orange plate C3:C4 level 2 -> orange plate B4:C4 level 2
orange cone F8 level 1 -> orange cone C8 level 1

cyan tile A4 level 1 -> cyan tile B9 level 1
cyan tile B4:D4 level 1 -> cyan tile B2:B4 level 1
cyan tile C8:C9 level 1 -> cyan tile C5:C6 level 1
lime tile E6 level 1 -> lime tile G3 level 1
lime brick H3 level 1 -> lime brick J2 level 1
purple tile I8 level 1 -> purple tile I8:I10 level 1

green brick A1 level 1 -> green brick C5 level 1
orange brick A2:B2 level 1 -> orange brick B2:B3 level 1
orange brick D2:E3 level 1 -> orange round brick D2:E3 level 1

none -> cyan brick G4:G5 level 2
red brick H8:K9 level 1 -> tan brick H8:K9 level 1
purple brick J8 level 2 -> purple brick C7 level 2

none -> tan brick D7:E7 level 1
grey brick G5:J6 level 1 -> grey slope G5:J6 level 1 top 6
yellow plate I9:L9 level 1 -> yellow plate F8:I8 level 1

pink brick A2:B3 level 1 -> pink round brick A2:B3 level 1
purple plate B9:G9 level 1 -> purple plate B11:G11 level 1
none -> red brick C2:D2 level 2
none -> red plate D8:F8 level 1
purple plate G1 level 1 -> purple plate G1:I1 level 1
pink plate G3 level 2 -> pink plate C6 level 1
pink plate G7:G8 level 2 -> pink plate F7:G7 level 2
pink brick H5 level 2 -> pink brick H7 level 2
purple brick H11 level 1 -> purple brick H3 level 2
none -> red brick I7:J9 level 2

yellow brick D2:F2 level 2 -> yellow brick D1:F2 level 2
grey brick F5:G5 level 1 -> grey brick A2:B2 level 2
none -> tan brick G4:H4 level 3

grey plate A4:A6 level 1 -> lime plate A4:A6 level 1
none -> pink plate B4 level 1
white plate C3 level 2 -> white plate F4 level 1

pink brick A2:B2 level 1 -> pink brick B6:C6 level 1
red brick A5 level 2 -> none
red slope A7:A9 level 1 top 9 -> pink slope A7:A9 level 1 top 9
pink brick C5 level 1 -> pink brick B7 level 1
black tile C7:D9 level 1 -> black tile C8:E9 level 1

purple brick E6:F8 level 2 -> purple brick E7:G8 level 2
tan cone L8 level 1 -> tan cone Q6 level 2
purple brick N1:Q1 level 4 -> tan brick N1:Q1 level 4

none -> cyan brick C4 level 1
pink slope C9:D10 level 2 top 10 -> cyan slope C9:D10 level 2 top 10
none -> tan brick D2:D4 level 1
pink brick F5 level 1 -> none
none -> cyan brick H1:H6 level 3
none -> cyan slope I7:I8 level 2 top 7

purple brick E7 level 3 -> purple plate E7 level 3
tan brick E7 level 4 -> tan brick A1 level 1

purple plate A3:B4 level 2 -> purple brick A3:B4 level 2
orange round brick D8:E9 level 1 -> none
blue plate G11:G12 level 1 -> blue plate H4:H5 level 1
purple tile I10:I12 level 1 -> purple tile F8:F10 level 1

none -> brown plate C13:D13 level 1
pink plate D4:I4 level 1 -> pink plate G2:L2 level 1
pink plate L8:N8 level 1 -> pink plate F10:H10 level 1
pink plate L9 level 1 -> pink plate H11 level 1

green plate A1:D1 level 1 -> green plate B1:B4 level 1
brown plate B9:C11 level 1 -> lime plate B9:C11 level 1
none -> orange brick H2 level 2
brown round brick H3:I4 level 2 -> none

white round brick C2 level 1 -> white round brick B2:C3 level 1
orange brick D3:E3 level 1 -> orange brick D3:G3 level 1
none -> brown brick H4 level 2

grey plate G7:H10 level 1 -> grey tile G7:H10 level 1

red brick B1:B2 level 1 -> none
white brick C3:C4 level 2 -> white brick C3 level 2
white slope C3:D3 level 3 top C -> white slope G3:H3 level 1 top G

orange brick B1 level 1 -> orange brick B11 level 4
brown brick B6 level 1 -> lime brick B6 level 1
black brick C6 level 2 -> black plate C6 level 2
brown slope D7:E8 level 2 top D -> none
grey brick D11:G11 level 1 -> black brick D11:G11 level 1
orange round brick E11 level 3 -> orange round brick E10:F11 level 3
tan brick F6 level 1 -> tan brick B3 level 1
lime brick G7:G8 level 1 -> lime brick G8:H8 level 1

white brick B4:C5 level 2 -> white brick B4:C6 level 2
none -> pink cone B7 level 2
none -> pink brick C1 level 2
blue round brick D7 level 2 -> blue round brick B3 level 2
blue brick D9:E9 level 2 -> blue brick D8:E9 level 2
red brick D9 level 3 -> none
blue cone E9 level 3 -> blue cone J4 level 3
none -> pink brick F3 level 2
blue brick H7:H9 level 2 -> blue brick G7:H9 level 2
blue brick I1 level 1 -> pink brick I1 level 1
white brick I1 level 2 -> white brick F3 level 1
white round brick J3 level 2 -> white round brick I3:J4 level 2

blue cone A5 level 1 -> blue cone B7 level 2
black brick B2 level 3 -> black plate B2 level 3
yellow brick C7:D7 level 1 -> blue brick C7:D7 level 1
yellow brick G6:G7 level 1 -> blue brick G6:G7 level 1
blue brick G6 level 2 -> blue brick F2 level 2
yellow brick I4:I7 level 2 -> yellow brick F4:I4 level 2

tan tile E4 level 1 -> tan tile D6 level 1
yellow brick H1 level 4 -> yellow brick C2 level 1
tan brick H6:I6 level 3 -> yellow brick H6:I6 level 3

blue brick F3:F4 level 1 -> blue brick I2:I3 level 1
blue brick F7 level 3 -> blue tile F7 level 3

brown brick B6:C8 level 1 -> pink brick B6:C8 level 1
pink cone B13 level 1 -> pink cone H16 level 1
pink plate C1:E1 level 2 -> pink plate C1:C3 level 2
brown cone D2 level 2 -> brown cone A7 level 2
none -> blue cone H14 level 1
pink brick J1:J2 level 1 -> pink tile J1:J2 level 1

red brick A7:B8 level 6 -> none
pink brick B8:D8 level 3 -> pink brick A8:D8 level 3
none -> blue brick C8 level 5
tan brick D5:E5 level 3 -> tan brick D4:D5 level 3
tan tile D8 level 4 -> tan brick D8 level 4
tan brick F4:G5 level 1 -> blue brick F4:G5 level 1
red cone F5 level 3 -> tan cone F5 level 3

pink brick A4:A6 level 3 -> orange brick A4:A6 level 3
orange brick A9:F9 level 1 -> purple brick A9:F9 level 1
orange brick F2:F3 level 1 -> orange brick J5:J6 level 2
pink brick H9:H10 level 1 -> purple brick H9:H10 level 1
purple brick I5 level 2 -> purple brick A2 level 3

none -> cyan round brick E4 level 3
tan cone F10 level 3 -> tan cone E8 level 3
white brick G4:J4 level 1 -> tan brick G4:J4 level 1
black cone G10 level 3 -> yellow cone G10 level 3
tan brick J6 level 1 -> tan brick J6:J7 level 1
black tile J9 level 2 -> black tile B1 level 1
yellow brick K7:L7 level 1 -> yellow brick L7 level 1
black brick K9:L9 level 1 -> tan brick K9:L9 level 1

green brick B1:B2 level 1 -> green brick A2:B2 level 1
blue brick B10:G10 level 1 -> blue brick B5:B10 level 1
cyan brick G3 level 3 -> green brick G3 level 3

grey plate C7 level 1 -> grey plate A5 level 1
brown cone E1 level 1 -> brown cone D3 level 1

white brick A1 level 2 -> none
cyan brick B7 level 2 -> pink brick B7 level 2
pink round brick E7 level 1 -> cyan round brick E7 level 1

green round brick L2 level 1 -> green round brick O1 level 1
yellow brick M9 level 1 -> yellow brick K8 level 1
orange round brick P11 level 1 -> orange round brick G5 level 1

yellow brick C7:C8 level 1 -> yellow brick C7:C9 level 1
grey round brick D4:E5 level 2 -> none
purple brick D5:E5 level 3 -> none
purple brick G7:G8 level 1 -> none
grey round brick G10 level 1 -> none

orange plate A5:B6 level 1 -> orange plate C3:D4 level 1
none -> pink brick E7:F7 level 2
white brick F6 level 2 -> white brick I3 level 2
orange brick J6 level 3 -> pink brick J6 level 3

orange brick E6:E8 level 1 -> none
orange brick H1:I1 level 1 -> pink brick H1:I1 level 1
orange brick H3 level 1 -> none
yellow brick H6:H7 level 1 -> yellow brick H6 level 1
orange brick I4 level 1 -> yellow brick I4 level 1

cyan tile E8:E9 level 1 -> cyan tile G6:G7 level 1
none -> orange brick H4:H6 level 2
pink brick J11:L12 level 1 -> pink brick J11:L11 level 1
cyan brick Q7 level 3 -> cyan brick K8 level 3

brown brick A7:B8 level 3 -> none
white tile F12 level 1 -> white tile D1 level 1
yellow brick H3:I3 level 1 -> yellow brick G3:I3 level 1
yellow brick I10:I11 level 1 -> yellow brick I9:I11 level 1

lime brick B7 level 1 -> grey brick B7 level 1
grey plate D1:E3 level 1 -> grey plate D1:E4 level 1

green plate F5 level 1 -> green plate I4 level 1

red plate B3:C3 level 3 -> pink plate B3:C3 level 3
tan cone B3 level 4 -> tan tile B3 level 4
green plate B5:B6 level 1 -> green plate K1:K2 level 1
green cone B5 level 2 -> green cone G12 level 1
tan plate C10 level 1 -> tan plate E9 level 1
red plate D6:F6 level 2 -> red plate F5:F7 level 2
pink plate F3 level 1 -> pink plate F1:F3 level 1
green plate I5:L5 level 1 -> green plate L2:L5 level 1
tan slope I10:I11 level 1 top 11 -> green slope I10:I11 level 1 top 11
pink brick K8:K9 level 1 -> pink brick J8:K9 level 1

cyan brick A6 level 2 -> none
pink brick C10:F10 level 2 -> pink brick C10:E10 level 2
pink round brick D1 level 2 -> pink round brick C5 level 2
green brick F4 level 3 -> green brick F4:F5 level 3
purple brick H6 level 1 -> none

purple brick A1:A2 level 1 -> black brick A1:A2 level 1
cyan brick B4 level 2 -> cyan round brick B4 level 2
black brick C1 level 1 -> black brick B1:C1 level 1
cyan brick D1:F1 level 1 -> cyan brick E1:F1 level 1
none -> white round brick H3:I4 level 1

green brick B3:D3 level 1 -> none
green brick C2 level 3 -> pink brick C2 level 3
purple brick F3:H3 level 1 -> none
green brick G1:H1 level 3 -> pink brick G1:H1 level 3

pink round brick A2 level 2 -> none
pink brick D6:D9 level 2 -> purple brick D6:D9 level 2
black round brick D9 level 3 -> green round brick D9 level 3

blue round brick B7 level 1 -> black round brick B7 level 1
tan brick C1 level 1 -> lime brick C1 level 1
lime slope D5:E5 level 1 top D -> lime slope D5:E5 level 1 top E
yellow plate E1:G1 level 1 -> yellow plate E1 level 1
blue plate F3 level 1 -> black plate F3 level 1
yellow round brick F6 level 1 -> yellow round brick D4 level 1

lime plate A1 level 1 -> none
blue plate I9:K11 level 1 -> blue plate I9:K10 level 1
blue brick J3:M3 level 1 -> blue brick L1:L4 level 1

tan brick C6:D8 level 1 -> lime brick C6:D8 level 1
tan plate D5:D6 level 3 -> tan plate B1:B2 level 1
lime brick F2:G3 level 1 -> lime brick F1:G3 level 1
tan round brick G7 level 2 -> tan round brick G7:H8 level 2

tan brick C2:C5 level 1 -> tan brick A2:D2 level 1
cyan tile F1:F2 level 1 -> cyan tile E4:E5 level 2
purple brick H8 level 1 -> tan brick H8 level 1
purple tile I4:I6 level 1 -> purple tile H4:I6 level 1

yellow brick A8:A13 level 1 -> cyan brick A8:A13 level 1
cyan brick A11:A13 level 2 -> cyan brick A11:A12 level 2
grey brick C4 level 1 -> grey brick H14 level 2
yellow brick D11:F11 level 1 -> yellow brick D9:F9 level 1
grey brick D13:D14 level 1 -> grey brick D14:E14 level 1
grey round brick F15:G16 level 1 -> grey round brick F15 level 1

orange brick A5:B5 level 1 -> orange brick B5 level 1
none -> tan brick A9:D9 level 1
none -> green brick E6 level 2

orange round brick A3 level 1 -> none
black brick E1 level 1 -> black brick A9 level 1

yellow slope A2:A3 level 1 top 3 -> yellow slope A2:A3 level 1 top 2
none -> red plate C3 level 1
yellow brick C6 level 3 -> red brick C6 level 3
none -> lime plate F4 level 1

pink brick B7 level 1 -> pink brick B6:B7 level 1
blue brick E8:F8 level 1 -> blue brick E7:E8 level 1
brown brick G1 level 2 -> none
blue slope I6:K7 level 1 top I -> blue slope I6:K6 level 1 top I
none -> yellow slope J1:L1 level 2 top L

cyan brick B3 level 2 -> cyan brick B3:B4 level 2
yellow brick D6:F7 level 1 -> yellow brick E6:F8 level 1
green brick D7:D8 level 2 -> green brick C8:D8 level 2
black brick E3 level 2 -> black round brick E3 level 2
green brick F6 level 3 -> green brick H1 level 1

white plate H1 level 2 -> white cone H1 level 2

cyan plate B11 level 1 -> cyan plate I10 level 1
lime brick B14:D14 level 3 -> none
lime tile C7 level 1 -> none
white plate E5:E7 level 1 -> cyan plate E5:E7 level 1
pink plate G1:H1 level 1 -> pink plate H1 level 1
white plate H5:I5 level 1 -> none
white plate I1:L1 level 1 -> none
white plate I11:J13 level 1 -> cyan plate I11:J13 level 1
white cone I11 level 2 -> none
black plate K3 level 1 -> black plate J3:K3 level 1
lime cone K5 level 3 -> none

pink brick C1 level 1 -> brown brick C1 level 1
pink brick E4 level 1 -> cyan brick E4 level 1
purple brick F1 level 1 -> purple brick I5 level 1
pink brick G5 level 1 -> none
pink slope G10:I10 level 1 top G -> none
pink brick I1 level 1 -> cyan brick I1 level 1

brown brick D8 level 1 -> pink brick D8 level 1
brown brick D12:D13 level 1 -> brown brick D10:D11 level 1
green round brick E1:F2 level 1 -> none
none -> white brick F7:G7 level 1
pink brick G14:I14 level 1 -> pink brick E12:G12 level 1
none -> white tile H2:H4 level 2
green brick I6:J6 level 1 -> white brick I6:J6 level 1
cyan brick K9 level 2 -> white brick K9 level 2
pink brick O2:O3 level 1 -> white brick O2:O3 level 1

____________

* **Exercise**: In the records above, find each line with the string "slope" and list it.

* **Result**:
grey brick G5:J6 level 1 -> grey slope G5:J6 level 1 top 6
red slope A7:A9 level 1 top 9 -> pink slope A7:A9 level 1 top 9
pink slope C9:D10 level 2 top 10 -> cyan slope C9:D10 level 2 top 10
none -> cyan slope I7:I8 level 2 top 7
white slope C3:D3 level 3 top C -> white slope G3:H3 level 1 top G
brown slope D7:E8 level 2 top D -> none
tan slope I10:I11 level 1 top 11 -> green slope I10:I11 level 1 top 11
lime slope D5:E5 level 1 top D -> lime slope D5:E5 level 1 top E
yellow slope A2:A3 level 1 top 3 -> yellow slope A2:A3 level 1 top 2
blue slope I6:K7 level 1 top I -> blue slope I6:K6 level 1 top I
none -> yellow slope J1:L1 level 2 top L
pink slope G10:I10 level 1 top G -> none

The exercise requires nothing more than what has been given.